Seria danych
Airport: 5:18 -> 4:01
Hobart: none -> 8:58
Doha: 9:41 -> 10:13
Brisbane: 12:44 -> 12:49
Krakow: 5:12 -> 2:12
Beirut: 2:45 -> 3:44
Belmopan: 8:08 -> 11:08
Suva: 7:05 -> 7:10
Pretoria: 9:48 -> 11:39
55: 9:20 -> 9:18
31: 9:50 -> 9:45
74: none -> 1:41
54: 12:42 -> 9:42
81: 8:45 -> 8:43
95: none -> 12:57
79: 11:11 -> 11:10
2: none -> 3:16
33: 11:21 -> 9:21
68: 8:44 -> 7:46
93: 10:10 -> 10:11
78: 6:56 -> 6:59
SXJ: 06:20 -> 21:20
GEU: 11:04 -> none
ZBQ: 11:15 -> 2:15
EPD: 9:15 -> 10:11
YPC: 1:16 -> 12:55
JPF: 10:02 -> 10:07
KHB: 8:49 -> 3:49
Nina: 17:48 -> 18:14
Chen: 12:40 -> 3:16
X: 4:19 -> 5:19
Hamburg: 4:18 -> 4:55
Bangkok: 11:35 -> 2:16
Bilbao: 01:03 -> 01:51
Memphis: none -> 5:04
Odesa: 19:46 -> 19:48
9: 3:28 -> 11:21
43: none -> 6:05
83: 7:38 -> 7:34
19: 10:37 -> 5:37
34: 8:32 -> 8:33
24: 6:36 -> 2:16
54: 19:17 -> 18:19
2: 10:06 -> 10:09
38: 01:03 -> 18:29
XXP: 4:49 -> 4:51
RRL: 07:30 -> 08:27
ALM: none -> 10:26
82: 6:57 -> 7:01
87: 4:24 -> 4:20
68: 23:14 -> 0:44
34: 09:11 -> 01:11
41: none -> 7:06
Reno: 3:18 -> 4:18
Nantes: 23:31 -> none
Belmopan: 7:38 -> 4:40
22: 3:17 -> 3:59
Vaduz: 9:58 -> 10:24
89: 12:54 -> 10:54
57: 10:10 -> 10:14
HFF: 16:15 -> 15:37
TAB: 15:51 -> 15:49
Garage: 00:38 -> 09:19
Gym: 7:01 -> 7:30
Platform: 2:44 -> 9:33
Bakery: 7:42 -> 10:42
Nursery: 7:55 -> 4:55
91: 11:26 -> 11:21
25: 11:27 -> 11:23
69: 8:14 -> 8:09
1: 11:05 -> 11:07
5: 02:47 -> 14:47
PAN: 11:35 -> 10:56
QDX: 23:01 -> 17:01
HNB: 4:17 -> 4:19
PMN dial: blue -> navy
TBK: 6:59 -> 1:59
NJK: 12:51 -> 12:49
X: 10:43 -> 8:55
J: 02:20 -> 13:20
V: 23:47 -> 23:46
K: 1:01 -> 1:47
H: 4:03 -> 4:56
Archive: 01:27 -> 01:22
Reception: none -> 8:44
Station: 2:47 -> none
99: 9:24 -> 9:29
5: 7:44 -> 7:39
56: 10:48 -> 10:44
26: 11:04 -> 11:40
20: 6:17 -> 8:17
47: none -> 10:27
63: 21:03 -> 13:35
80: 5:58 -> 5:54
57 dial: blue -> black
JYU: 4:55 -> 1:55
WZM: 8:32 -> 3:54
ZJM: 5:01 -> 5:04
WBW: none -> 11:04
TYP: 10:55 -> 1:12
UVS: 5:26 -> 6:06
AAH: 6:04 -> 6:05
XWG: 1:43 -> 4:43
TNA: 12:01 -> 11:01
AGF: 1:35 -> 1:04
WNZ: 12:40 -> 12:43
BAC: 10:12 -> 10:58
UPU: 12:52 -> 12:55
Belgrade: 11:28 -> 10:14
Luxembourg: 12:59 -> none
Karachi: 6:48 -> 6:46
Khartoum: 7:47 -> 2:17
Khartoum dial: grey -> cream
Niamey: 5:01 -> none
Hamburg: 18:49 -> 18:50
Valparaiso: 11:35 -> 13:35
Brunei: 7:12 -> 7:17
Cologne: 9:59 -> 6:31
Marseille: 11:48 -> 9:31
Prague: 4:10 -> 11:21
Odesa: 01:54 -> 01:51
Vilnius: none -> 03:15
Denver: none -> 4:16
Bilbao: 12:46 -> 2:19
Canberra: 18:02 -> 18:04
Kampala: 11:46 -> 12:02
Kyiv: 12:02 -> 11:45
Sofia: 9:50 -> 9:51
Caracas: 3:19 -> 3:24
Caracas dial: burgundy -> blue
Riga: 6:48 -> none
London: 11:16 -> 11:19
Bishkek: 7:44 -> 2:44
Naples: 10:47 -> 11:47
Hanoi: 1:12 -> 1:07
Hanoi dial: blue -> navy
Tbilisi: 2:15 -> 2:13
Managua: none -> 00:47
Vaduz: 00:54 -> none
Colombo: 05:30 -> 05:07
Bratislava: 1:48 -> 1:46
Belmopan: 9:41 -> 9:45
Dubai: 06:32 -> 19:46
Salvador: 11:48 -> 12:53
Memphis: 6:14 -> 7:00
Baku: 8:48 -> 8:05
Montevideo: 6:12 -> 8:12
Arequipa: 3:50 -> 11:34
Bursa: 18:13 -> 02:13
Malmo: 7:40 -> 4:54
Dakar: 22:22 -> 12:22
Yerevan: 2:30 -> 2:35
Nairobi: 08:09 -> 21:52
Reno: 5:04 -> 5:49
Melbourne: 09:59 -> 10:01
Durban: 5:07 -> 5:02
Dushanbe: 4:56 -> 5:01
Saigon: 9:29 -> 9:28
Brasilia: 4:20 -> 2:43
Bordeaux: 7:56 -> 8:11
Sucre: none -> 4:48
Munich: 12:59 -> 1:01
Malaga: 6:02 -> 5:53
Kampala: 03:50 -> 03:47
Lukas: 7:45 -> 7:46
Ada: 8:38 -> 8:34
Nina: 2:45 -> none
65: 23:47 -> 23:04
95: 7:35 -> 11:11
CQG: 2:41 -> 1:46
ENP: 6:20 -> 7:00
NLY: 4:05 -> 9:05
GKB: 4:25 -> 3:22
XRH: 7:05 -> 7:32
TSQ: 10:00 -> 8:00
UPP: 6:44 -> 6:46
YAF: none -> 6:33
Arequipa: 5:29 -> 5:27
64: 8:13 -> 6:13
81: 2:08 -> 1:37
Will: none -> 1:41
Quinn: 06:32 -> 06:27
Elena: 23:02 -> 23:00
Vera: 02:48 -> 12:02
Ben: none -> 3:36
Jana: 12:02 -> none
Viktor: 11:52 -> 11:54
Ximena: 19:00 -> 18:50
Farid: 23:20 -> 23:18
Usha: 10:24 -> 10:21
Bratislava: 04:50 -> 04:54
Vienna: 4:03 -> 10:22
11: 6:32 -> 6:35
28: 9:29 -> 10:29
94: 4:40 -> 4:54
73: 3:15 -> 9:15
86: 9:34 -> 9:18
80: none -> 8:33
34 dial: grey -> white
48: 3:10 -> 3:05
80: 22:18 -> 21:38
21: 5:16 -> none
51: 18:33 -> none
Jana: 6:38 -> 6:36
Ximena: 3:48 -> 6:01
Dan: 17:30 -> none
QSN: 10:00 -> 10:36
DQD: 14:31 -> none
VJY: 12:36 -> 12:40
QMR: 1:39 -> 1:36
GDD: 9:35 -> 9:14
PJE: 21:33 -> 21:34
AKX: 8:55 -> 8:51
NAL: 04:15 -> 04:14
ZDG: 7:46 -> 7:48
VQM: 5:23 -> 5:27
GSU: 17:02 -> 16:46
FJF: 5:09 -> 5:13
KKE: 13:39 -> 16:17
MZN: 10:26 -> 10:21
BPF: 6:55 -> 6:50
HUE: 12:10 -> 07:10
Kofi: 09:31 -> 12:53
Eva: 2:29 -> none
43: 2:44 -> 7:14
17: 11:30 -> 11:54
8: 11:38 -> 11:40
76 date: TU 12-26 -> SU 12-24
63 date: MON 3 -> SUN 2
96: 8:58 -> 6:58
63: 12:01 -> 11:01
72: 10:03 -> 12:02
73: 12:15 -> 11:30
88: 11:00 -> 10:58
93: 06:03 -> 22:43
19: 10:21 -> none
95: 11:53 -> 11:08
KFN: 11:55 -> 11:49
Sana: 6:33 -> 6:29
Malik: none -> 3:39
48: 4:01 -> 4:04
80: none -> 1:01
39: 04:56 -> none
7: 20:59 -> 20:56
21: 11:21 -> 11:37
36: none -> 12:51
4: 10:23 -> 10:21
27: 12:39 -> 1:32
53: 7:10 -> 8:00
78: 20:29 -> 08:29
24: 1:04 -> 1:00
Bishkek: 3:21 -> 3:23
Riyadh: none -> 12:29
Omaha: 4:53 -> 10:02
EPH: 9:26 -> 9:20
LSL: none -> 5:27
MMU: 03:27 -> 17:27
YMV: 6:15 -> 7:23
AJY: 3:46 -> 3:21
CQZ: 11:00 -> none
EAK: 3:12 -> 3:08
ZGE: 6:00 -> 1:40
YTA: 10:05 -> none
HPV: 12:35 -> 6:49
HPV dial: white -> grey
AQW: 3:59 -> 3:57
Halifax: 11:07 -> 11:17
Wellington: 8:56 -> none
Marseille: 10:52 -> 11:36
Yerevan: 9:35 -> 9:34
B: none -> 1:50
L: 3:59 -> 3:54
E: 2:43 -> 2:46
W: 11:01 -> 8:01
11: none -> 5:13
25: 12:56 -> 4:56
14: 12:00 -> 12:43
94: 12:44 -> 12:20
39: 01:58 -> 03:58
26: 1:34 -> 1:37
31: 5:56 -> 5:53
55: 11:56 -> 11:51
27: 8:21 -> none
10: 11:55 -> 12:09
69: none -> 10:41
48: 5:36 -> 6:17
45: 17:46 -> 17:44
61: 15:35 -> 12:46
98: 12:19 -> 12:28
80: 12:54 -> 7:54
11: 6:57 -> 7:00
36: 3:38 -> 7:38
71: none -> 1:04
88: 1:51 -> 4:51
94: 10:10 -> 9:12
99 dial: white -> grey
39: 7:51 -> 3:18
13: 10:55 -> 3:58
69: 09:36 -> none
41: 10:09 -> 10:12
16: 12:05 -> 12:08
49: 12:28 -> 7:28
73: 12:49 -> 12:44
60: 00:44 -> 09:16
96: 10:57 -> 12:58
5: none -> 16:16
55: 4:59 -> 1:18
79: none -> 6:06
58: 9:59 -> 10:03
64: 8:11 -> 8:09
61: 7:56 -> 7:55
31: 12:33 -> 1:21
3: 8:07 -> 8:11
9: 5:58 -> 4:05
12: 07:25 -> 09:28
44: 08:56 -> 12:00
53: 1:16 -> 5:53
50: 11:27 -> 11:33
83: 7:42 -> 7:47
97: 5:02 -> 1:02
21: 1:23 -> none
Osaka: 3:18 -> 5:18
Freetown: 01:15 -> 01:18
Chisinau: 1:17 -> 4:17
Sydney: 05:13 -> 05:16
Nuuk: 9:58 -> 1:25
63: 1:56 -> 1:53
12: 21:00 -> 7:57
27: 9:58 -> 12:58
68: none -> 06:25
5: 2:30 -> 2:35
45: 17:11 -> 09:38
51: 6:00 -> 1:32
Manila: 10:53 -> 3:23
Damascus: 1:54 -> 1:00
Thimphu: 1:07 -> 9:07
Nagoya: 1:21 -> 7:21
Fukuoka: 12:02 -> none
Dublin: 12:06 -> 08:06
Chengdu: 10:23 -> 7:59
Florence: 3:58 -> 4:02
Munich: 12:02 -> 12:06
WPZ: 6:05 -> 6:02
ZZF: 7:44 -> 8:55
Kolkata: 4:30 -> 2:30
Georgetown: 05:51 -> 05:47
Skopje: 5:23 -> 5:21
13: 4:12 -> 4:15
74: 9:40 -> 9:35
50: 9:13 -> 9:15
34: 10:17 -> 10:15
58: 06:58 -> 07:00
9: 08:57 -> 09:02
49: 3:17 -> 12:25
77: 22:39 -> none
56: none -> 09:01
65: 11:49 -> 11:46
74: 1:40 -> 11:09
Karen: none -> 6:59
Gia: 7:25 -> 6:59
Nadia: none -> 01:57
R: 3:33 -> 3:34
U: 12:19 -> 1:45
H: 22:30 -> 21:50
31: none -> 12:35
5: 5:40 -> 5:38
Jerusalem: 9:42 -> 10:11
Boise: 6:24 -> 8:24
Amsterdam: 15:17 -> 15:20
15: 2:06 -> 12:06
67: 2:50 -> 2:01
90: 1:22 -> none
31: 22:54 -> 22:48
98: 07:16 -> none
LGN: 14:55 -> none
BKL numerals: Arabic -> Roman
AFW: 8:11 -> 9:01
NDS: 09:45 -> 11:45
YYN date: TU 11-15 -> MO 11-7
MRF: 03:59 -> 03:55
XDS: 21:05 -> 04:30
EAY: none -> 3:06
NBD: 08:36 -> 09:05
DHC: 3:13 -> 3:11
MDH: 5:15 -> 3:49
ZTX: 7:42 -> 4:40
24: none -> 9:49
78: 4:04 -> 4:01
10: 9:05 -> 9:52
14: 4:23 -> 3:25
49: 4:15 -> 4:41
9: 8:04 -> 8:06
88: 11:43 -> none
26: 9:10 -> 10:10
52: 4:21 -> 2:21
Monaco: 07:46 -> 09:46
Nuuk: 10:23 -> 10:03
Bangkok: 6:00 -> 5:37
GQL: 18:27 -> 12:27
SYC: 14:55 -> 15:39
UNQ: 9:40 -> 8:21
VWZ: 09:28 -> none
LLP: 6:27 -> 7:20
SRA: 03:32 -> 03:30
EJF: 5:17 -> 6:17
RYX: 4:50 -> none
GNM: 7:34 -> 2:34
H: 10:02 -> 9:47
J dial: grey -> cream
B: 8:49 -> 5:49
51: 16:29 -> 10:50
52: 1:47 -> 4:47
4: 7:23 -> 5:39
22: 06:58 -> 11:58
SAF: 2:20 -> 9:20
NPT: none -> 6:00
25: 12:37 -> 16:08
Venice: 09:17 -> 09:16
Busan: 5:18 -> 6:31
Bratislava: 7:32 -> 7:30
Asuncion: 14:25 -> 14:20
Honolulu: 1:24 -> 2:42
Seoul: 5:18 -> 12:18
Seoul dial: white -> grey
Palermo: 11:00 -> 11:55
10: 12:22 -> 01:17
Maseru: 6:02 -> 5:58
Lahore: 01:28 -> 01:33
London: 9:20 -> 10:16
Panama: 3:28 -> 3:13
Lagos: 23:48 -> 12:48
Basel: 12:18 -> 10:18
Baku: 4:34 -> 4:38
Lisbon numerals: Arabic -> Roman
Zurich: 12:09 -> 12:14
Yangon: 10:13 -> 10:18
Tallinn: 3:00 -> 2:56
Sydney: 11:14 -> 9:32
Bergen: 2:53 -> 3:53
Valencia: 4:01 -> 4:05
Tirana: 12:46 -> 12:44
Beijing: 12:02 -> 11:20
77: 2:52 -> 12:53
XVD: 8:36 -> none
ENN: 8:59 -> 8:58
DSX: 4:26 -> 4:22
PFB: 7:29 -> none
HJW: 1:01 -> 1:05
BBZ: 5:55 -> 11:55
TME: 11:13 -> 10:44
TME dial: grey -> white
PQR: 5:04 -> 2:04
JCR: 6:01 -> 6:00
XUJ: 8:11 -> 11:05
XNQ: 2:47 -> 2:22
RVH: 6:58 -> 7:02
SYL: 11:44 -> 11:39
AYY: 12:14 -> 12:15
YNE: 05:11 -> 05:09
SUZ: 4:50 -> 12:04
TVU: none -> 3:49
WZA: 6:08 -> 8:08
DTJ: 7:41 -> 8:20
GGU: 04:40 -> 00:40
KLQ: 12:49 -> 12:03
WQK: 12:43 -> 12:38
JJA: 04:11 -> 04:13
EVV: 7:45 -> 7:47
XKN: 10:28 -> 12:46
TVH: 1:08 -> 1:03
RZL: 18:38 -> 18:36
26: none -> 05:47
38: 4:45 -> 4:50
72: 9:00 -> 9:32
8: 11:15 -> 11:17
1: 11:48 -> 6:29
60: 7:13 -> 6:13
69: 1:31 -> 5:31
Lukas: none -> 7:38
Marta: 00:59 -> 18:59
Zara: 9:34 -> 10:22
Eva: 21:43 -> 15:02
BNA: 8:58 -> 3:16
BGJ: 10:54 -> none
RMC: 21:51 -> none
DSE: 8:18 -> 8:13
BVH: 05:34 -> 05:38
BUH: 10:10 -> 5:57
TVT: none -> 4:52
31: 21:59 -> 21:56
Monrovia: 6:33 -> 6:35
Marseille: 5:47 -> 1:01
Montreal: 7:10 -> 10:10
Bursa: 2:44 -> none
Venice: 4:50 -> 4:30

→ **POLECENIE**:
Proszę wypisać bez żadnych zmian wiersze danych od samego początku aż do wiersza zawierającego „54: 12:42 -> 9:42”, z uwzględnieniem obu skrajnych wierszy.

→ **ODPOWIEDŹ DO ĆWICZENIA**:
Airport: 5:18 -> 4:01
Hobart: none -> 8:58
Doha: 9:41 -> 10:13
Brisbane: 12:44 -> 12:49
Krakow: 5:12 -> 2:12
Beirut: 2:45 -> 3:44
Belmopan: 8:08 -> 11:08
Suva: 7:05 -> 7:10
Pretoria: 9:48 -> 11:39
55: 9:20 -> 9:18
31: 9:50 -> 9:45
74: none -> 1:41
54: 12:42 -> 9:42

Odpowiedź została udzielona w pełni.